++++ Information shown

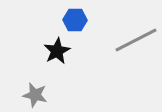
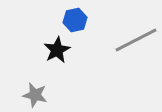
blue hexagon: rotated 15 degrees counterclockwise
black star: moved 1 px up
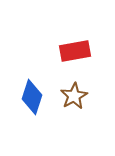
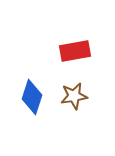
brown star: rotated 20 degrees clockwise
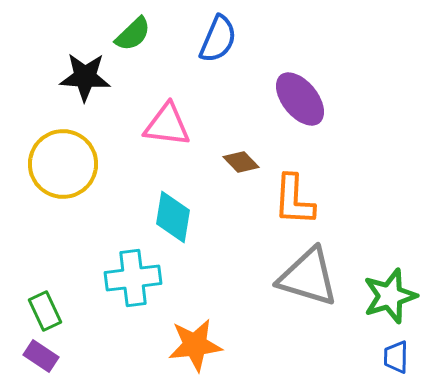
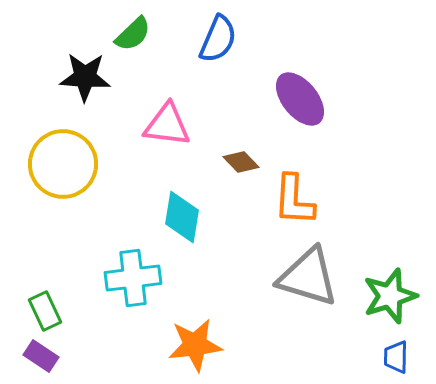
cyan diamond: moved 9 px right
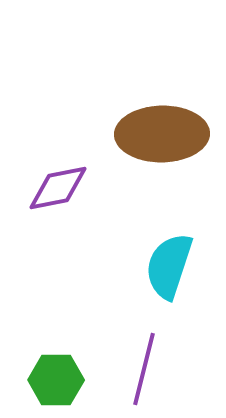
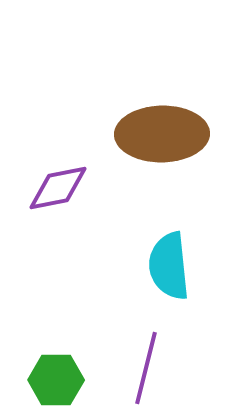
cyan semicircle: rotated 24 degrees counterclockwise
purple line: moved 2 px right, 1 px up
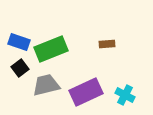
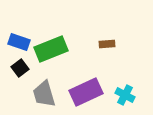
gray trapezoid: moved 2 px left, 9 px down; rotated 92 degrees counterclockwise
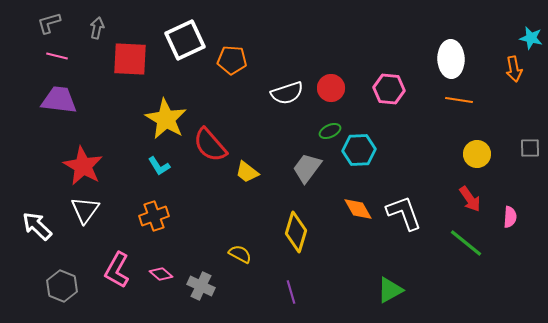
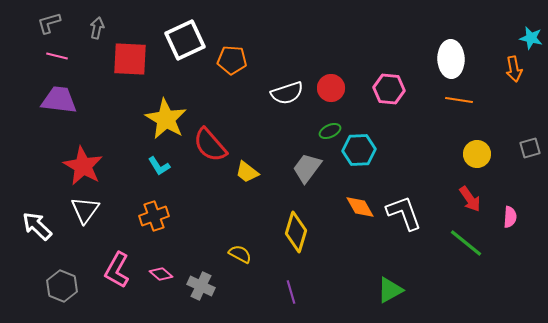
gray square: rotated 15 degrees counterclockwise
orange diamond: moved 2 px right, 2 px up
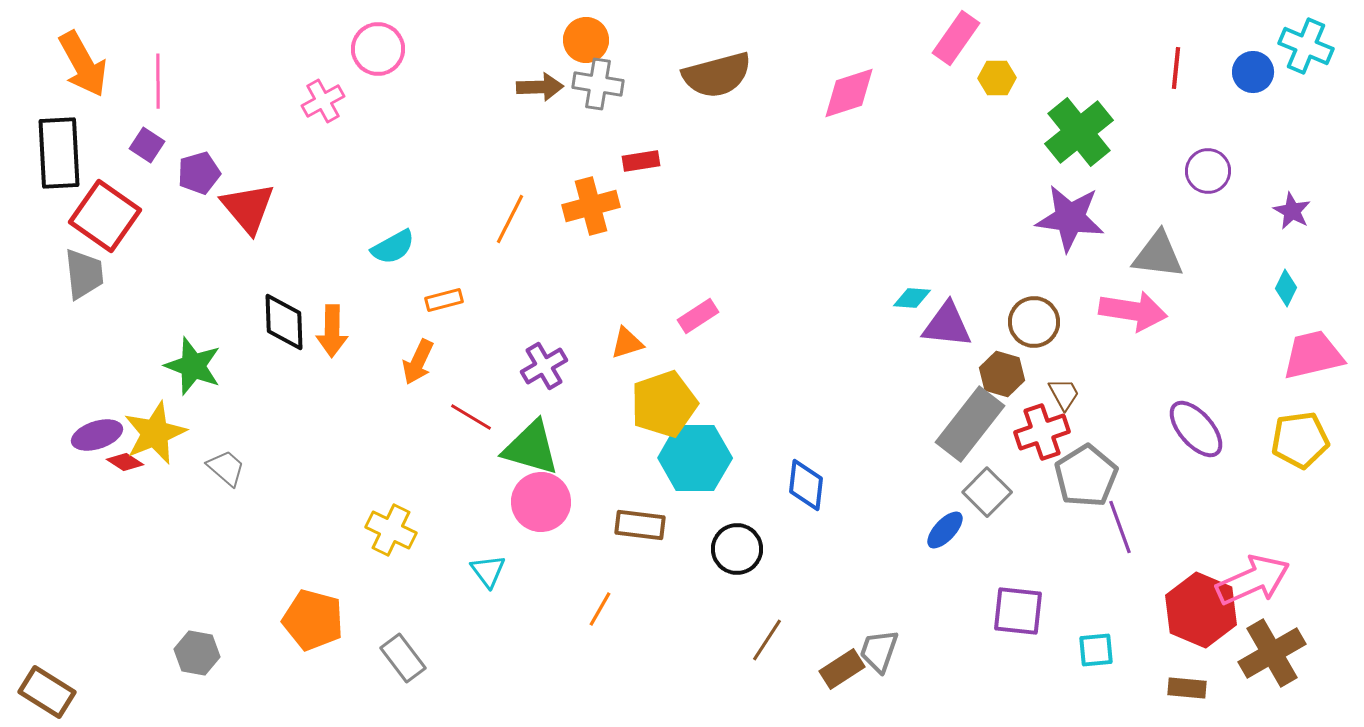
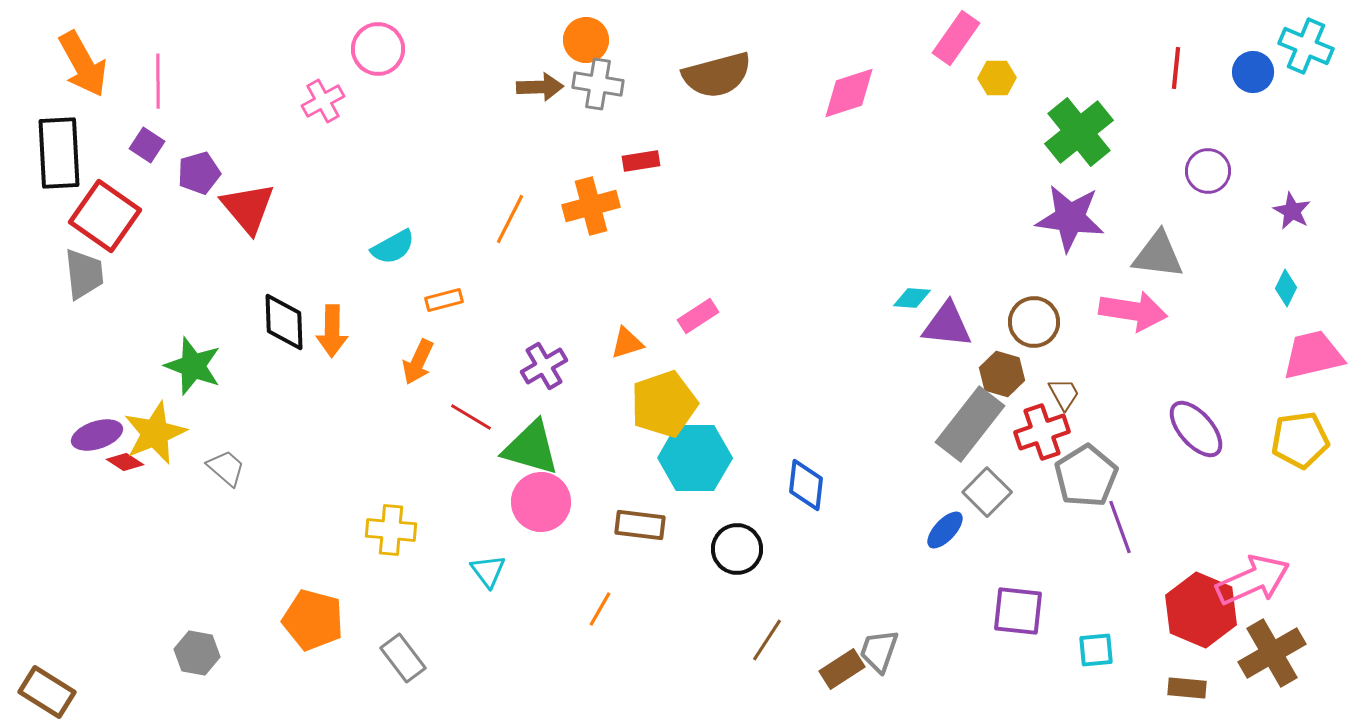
yellow cross at (391, 530): rotated 21 degrees counterclockwise
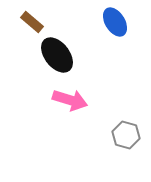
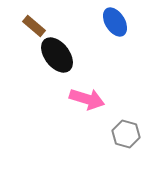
brown rectangle: moved 2 px right, 4 px down
pink arrow: moved 17 px right, 1 px up
gray hexagon: moved 1 px up
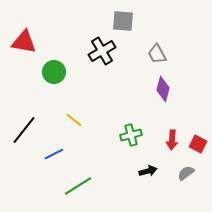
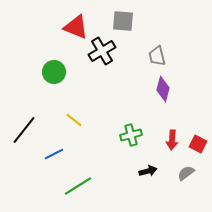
red triangle: moved 52 px right, 15 px up; rotated 12 degrees clockwise
gray trapezoid: moved 2 px down; rotated 15 degrees clockwise
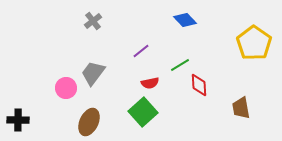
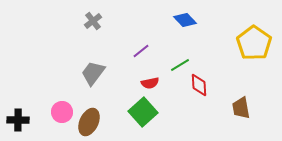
pink circle: moved 4 px left, 24 px down
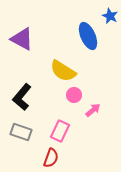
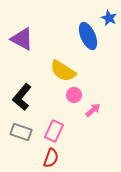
blue star: moved 1 px left, 2 px down
pink rectangle: moved 6 px left
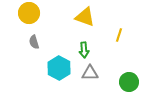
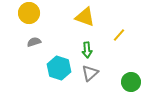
yellow line: rotated 24 degrees clockwise
gray semicircle: rotated 88 degrees clockwise
green arrow: moved 3 px right
cyan hexagon: rotated 10 degrees counterclockwise
gray triangle: rotated 42 degrees counterclockwise
green circle: moved 2 px right
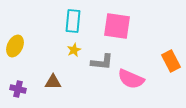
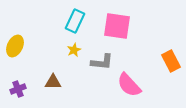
cyan rectangle: moved 2 px right; rotated 20 degrees clockwise
pink semicircle: moved 2 px left, 6 px down; rotated 24 degrees clockwise
purple cross: rotated 35 degrees counterclockwise
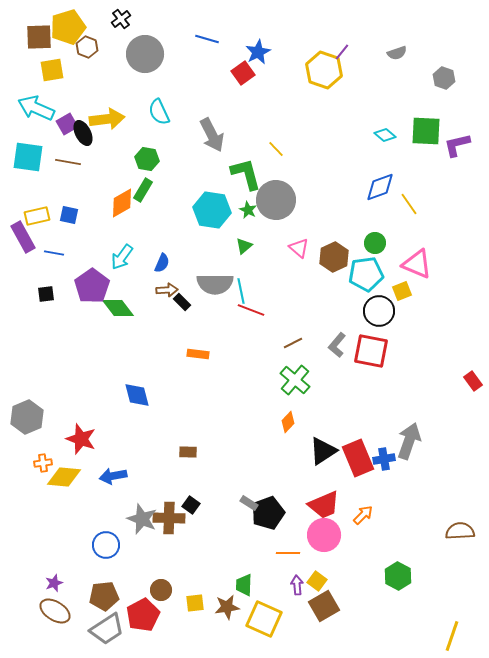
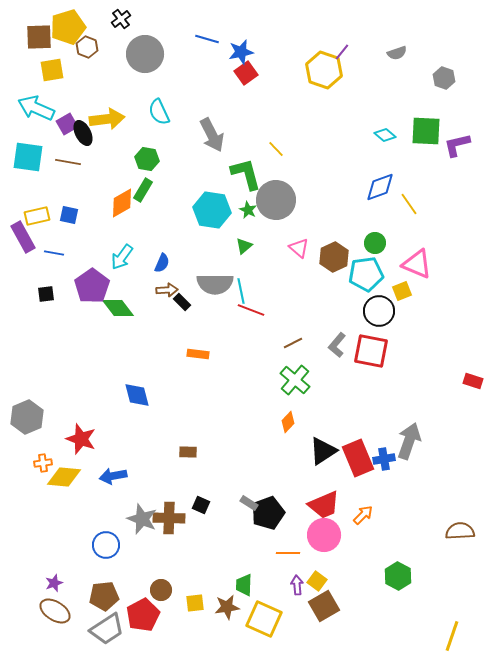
blue star at (258, 52): moved 17 px left; rotated 15 degrees clockwise
red square at (243, 73): moved 3 px right
red rectangle at (473, 381): rotated 36 degrees counterclockwise
black square at (191, 505): moved 10 px right; rotated 12 degrees counterclockwise
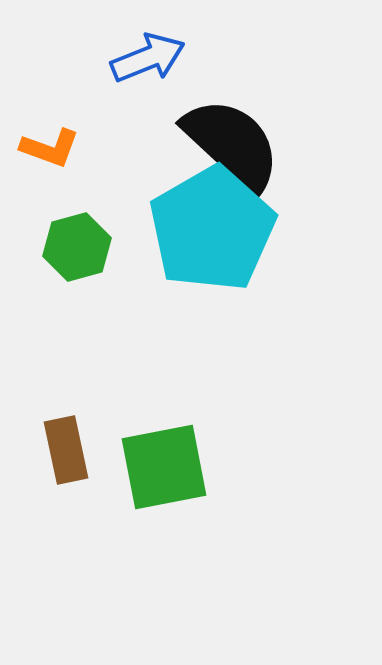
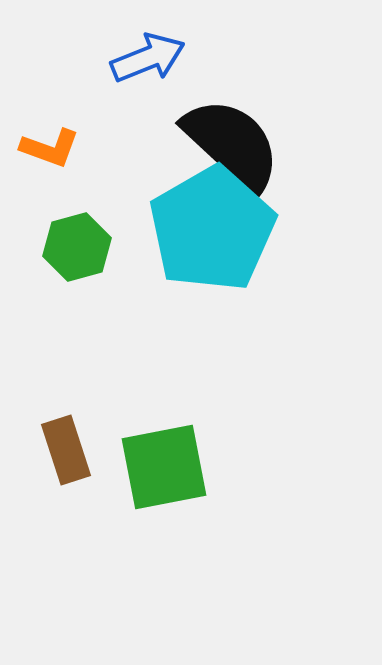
brown rectangle: rotated 6 degrees counterclockwise
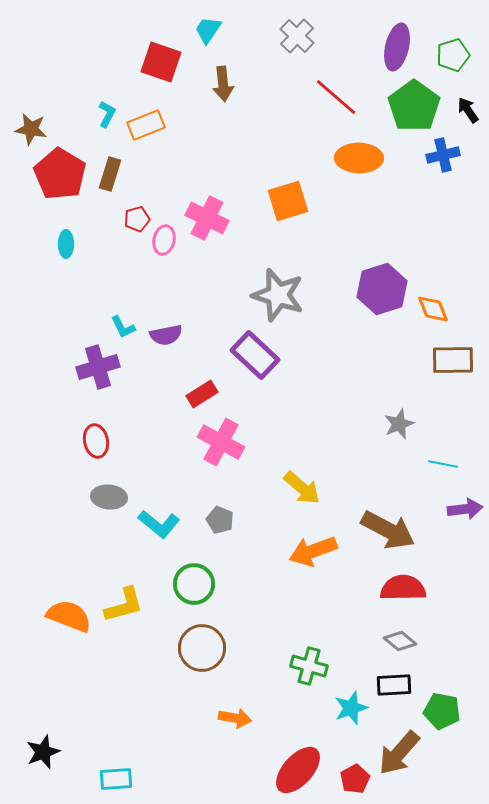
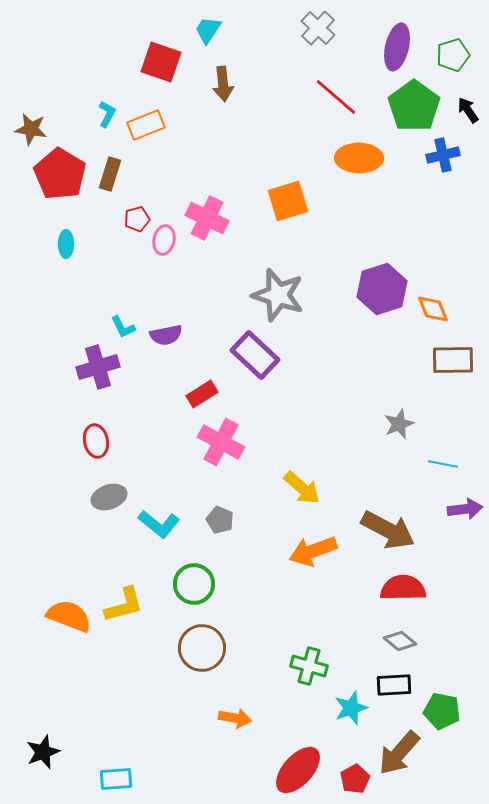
gray cross at (297, 36): moved 21 px right, 8 px up
gray ellipse at (109, 497): rotated 24 degrees counterclockwise
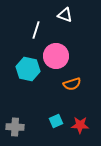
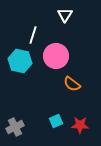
white triangle: rotated 42 degrees clockwise
white line: moved 3 px left, 5 px down
cyan hexagon: moved 8 px left, 8 px up
orange semicircle: rotated 54 degrees clockwise
gray cross: rotated 30 degrees counterclockwise
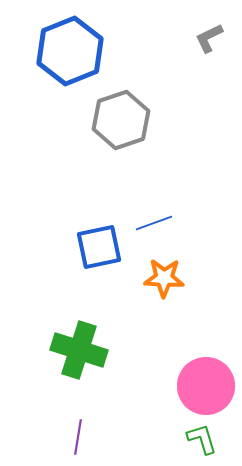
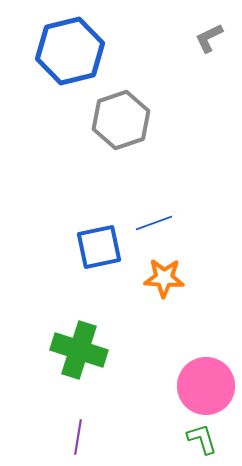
blue hexagon: rotated 8 degrees clockwise
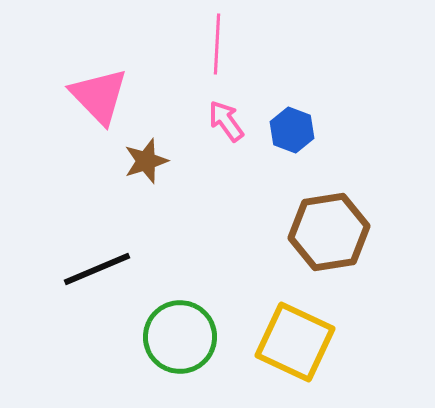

++++++++

Aim of the exercise » Switch "hexagon" to "octagon" in everything from the line containing "white triangle: rotated 42 degrees clockwise" down to the end of the listing, changing nothing else and leaving the pictures out.

Output of the exercise »
white triangle: rotated 42 degrees clockwise
white line: moved 3 px left, 5 px down
cyan octagon: moved 8 px left, 8 px up
orange semicircle: rotated 54 degrees clockwise
gray cross: rotated 30 degrees counterclockwise
blue octagon: rotated 8 degrees clockwise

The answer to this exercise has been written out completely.